(Material provided begins)

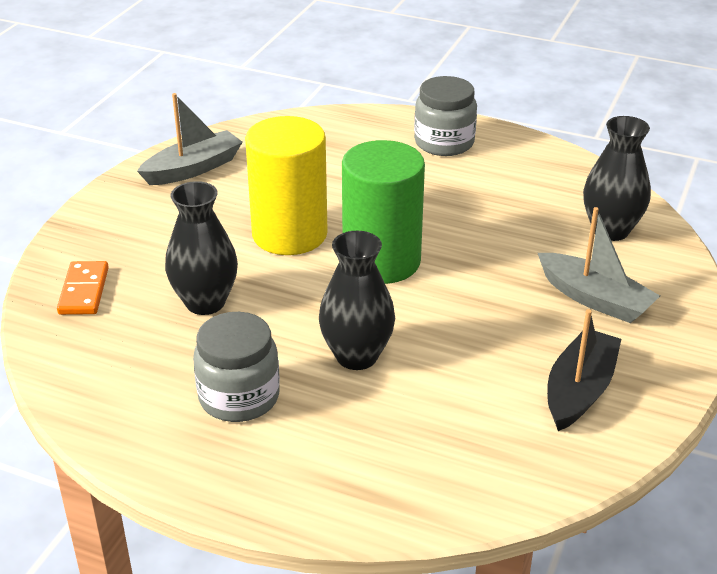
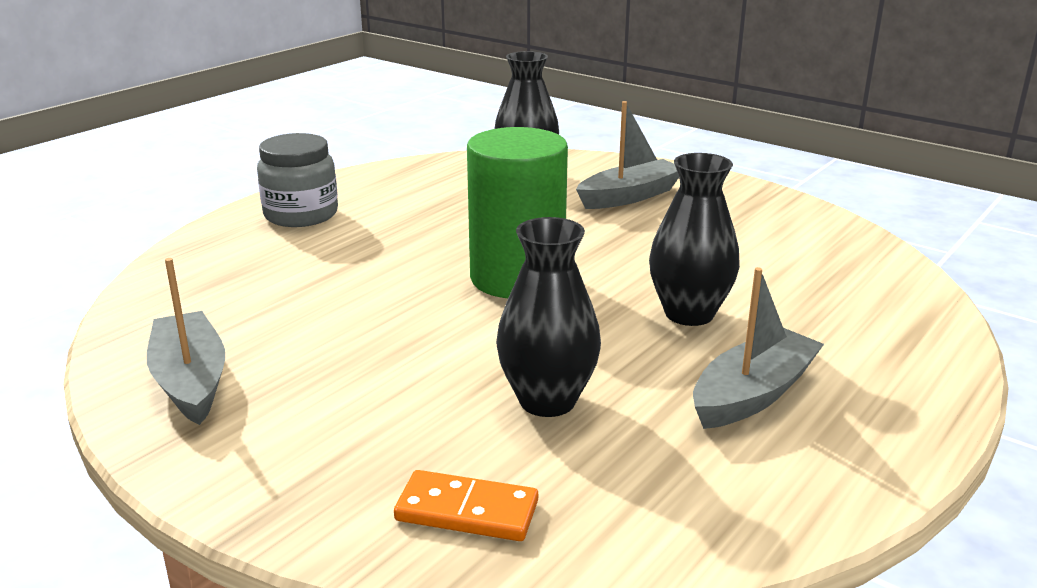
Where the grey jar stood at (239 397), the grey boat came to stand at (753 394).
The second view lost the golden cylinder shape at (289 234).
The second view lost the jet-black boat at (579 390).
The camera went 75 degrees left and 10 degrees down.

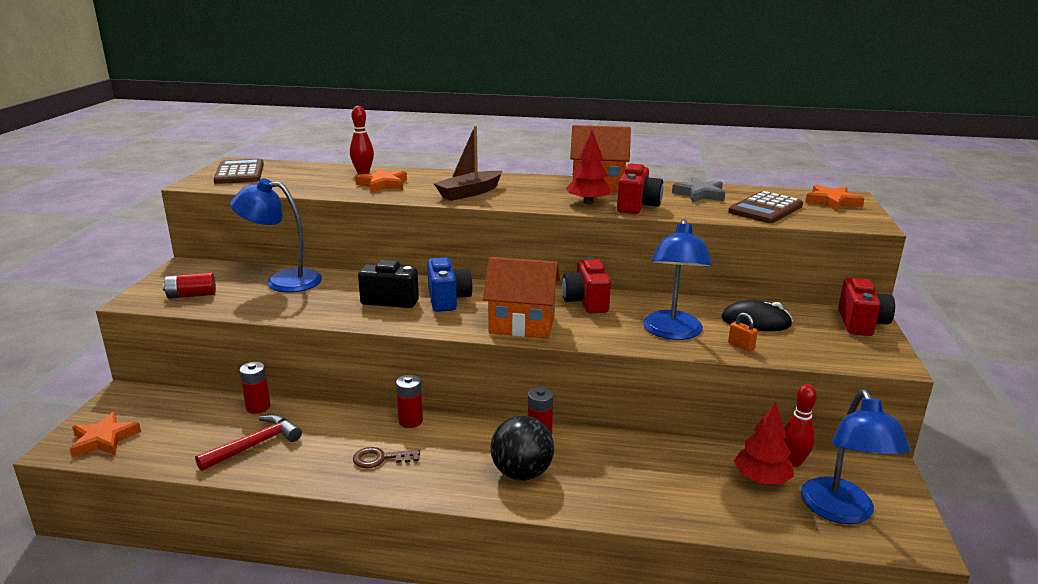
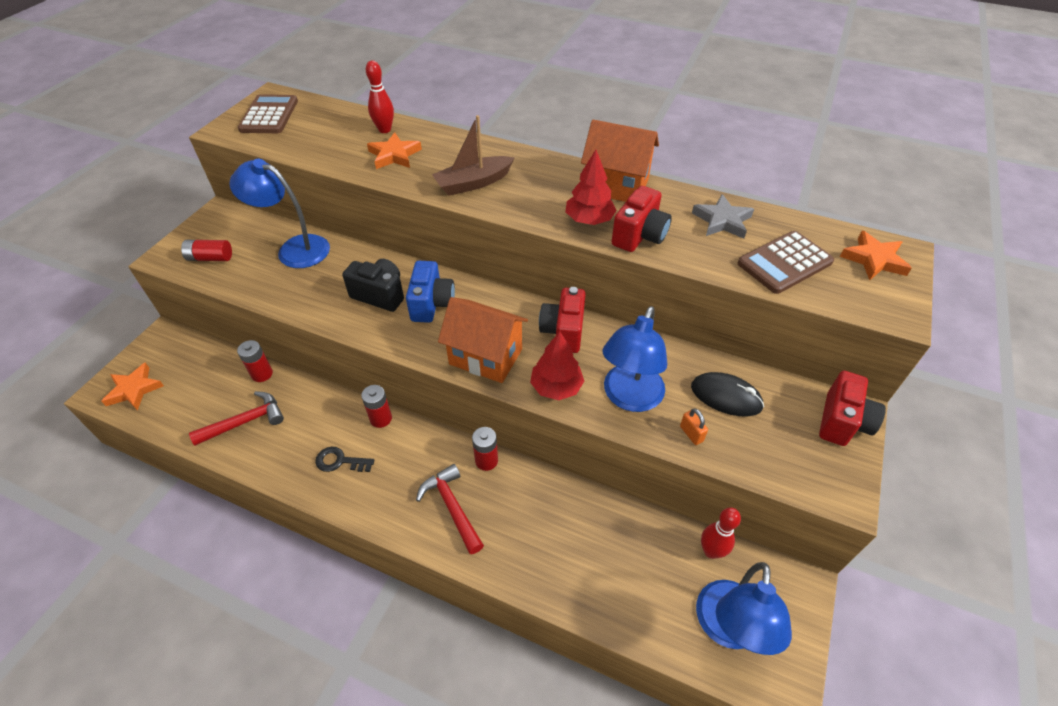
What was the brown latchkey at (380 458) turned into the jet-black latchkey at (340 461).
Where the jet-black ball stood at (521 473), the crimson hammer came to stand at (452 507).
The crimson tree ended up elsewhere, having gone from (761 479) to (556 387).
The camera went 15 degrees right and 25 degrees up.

(Material provided ends)
(Material provided begins)

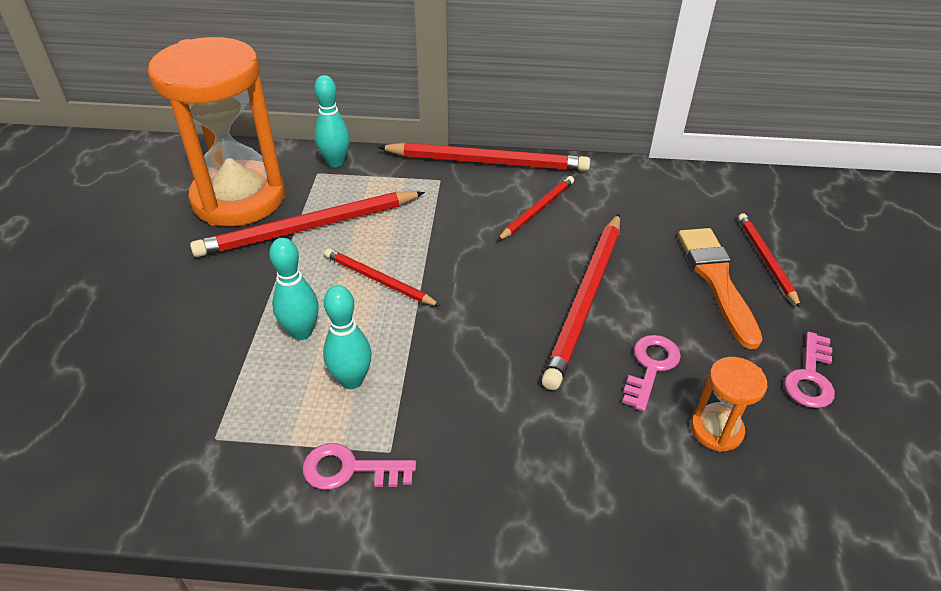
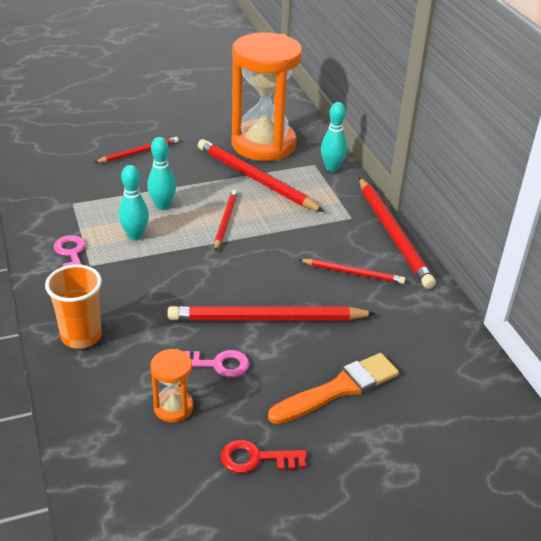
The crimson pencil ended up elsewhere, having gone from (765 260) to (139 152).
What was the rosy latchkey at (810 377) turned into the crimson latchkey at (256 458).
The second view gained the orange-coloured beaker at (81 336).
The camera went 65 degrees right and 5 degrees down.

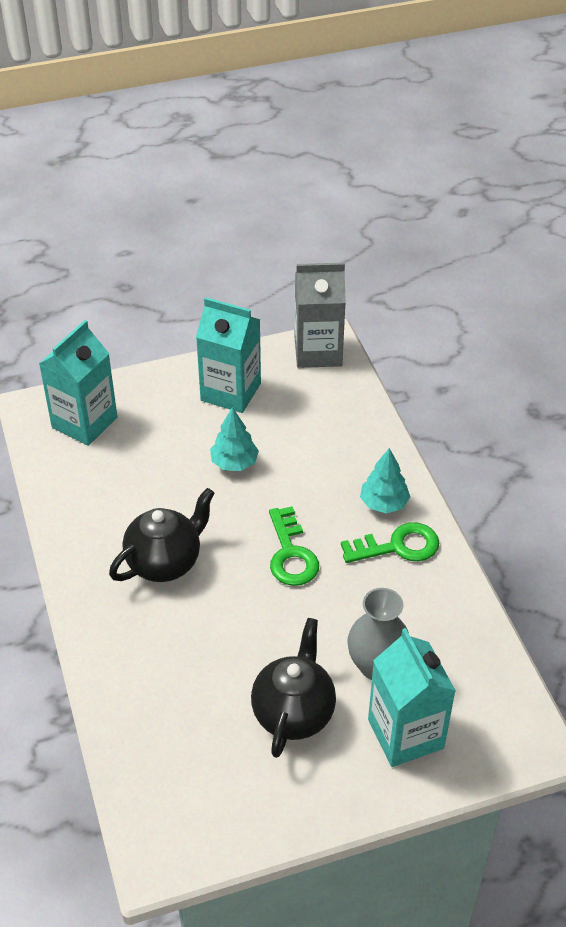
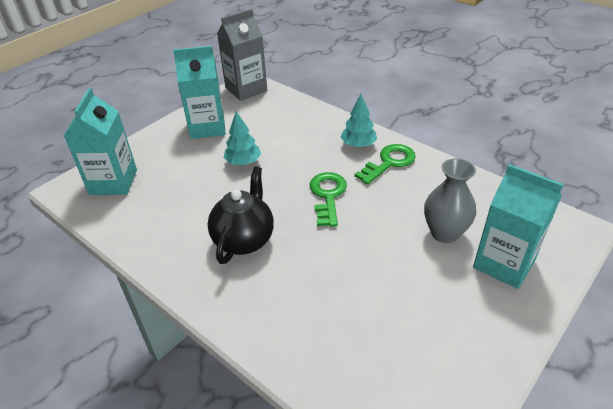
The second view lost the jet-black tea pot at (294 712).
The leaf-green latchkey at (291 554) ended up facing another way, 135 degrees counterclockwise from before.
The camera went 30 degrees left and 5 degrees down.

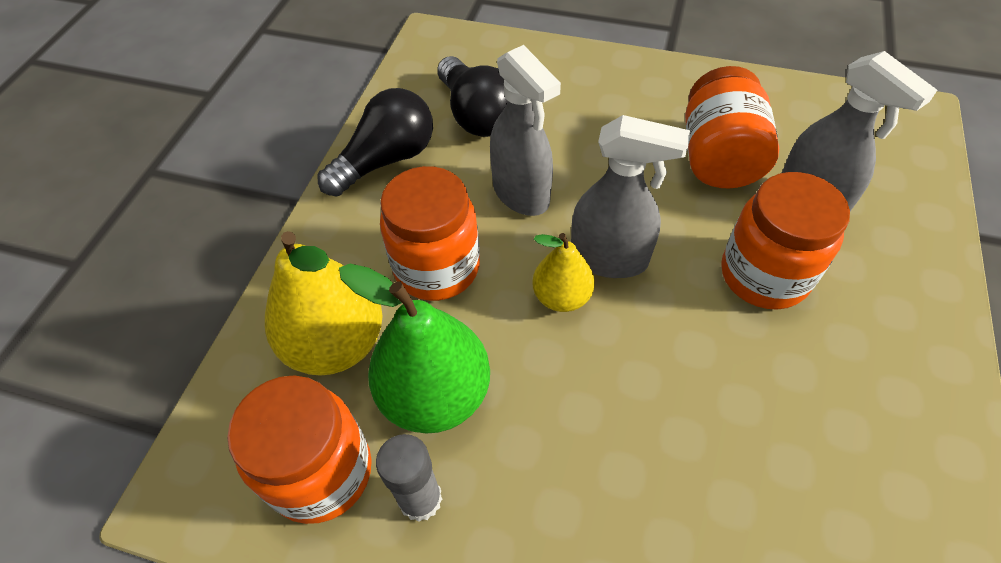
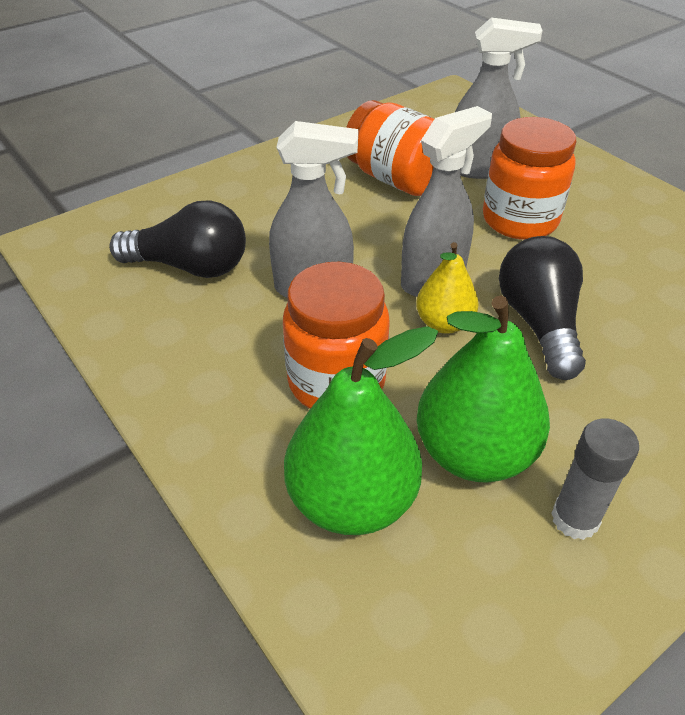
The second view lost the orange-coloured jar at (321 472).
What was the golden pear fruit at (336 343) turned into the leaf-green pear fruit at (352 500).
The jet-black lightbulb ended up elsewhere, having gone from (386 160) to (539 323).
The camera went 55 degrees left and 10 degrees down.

(Material provided ends)

◆ **Exercise**
Would you print exactly, and only, the lines of the data above from the line with "Where the grey" through the line with "The second view lost the jet-black boat", inclusive?

◆ **Answer to this task**
Where the grey jar stood at (239 397), the grey boat came to stand at (753 394).
The second view lost the golden cylinder shape at (289 234).
The second view lost the jet-black boat at (579 390).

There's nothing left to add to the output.